Exercise aim = Begin with the opening line of the records and extract each line through the one holding "The CrimsonHandWeight ended"; pictures are not part of the copy.

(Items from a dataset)
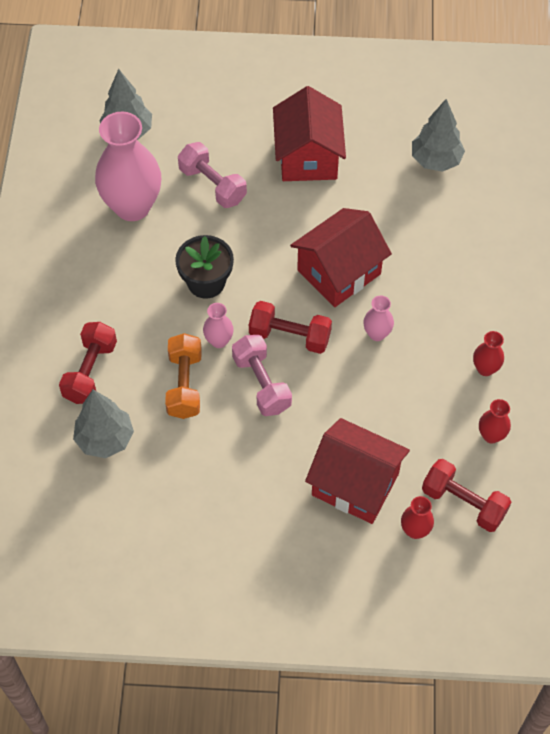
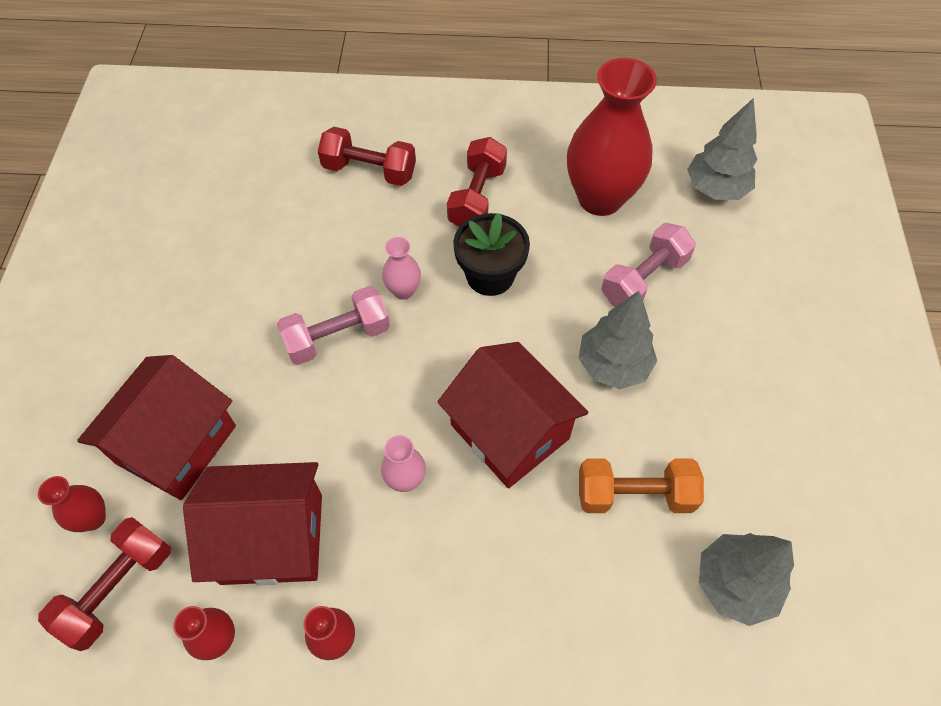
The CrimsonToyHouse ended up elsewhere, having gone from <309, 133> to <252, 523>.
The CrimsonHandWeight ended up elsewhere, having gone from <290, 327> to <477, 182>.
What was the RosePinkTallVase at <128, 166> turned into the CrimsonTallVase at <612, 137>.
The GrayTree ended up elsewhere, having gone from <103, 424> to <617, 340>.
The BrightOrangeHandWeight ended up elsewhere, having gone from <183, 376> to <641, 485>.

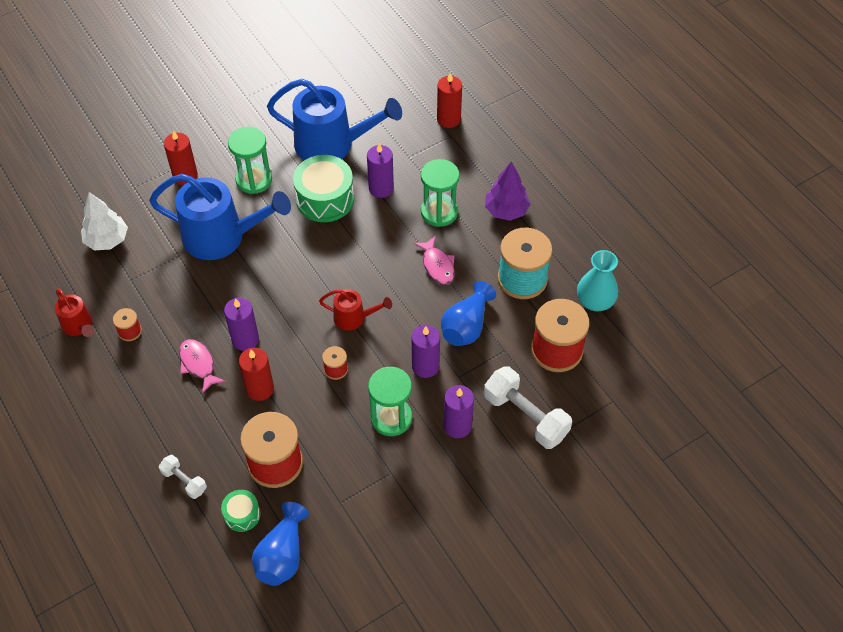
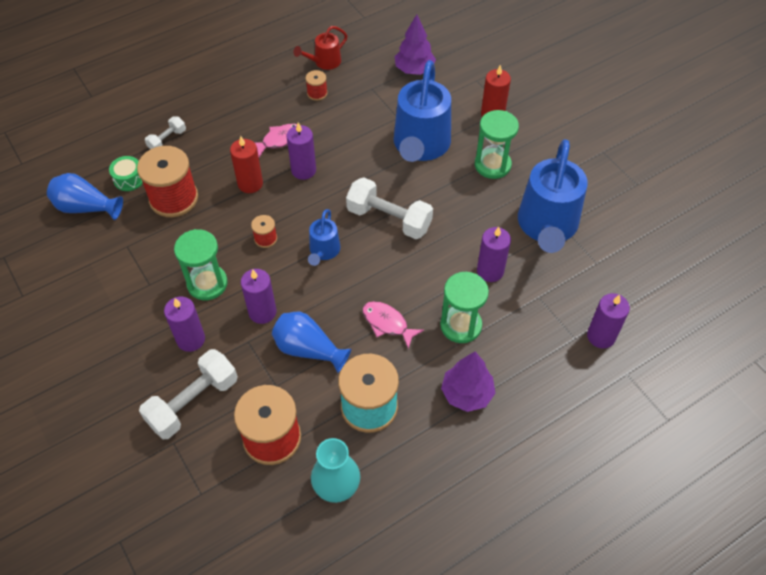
What was the CrimsonWateringCan at <355, 310> turned into the CobaltWateringCan at <324, 237>.
The second view gained the PureWhiteHandWeight at <389, 208>.
The RosePinkFish at <434, 260> ended up facing another way, 60 degrees clockwise from before.
What was the PureWhiteTree at <104, 221> turned into the PurpleTree at <415, 45>.
What was the CrimsonCandle at <449, 100> turned into the PurpleCandle at <608, 321>.
The second view lost the EmeraldToyDrum at <323, 188>.

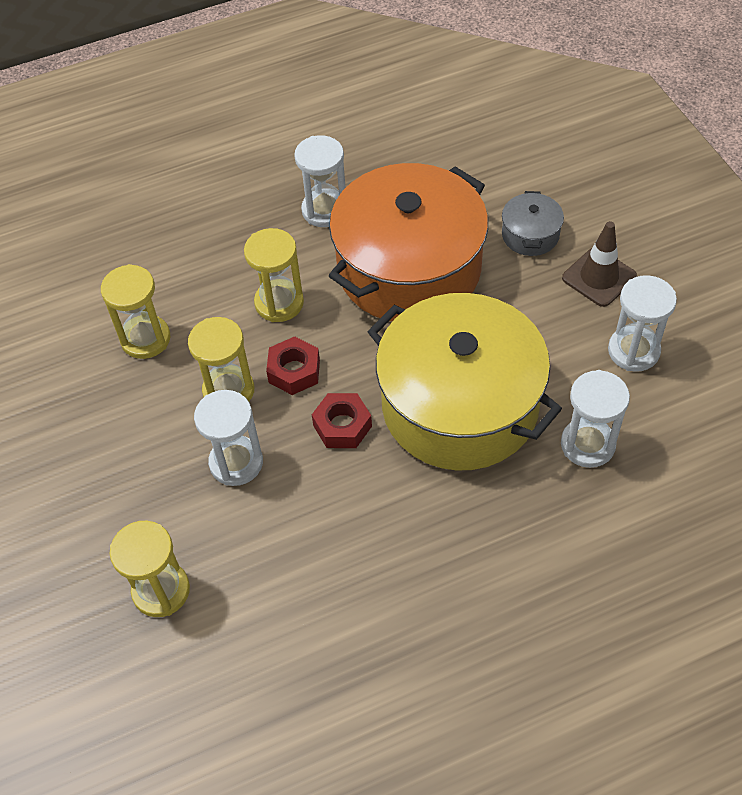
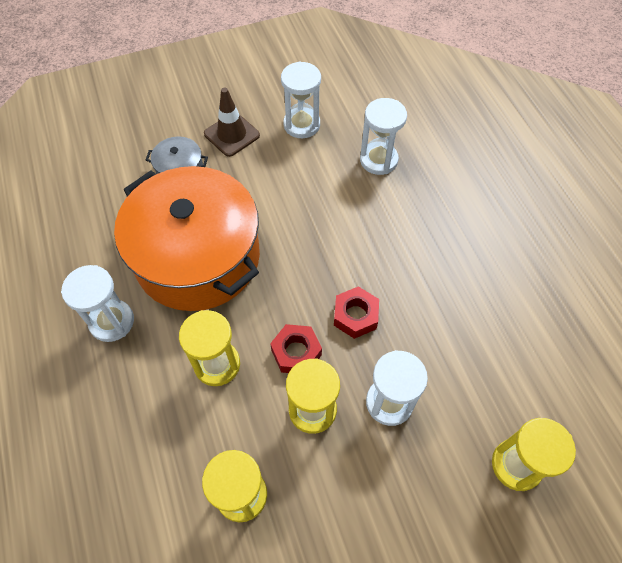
The second view lost the GoldenPot at <465, 382>.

Exercise result =
The CrimsonToyHouse ended up elsewhere, having gone from <309, 133> to <252, 523>.
The CrimsonHandWeight ended up elsewhere, having gone from <290, 327> to <477, 182>.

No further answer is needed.